MATERIAL PROVIDED: Begin
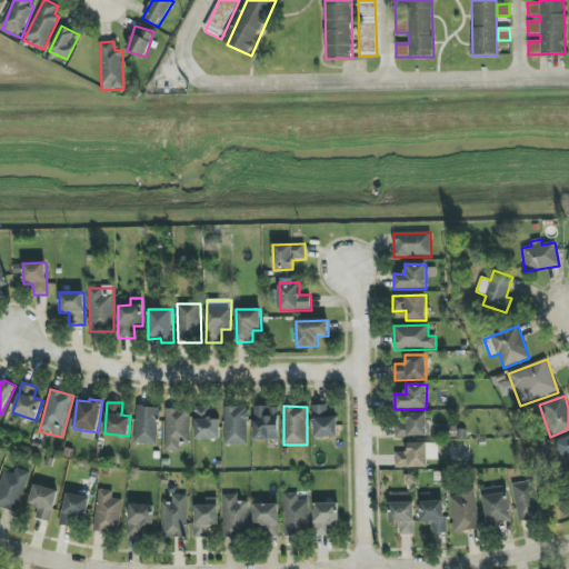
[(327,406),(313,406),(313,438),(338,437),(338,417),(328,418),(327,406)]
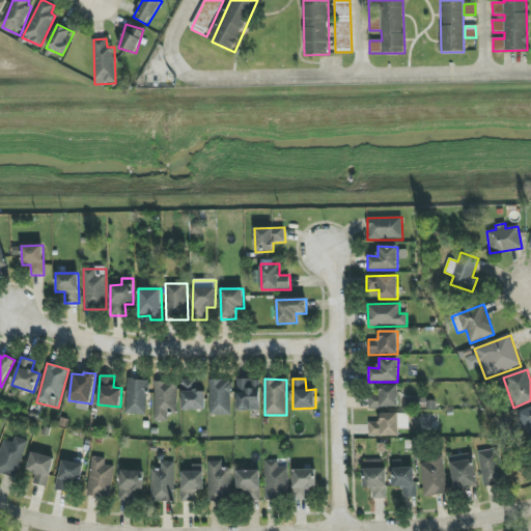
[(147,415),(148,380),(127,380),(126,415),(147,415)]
MATERIAL PROVIDED: End
MATERIAL PROVIDED: Begin
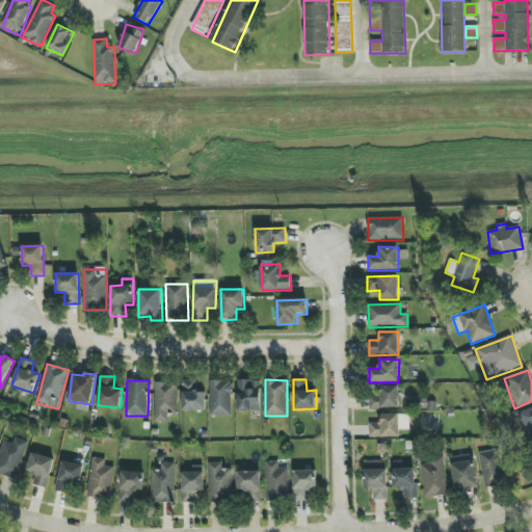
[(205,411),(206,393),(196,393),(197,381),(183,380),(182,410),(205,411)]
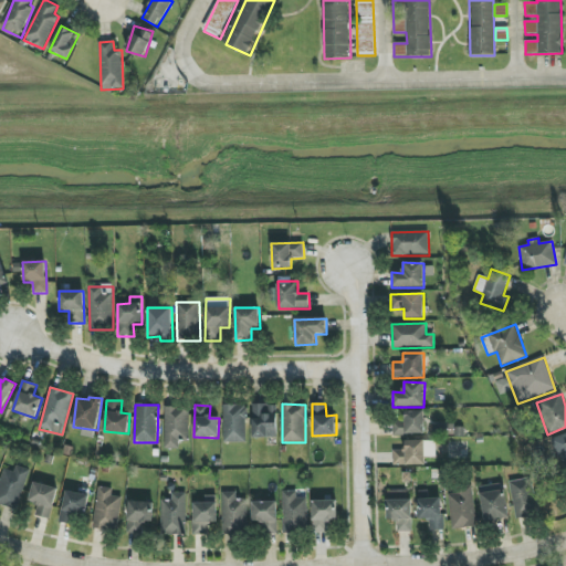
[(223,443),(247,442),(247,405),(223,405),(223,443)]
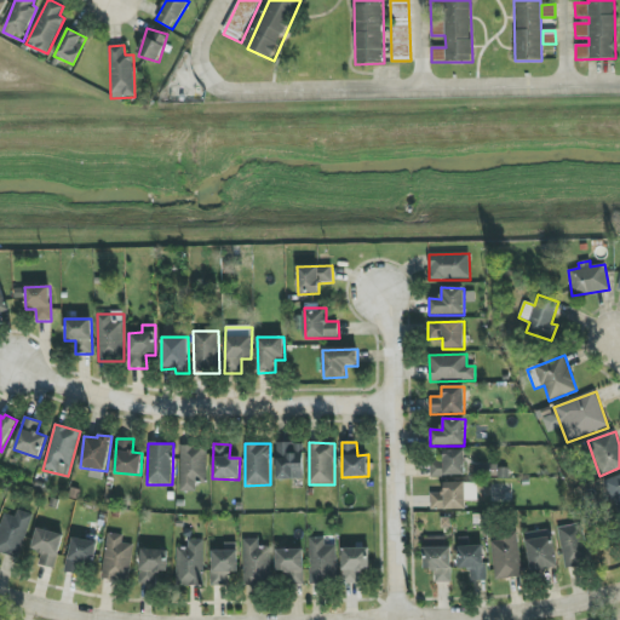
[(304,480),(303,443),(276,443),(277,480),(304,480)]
MATERIAL PROVIDED: End
MATERIAL PROVIDED: Begin
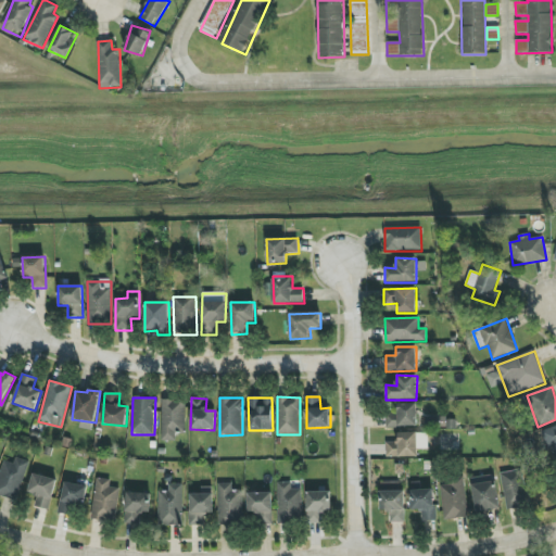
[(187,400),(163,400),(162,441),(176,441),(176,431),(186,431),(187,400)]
MATERIAL PROVIDED: End
From the data above, return exactly the lines from the one with "[(223,443),(247,442),(247,405),(223,405),(223,443)]" up to and including the one with "[(304,480),(303,443),(276,443),(277,480),(304,480)]". Pictures do not go in the copy.

[(223,443),(247,442),(247,405),(223,405),(223,443)]
[(304,480),(303,443),(276,443),(277,480),(304,480)]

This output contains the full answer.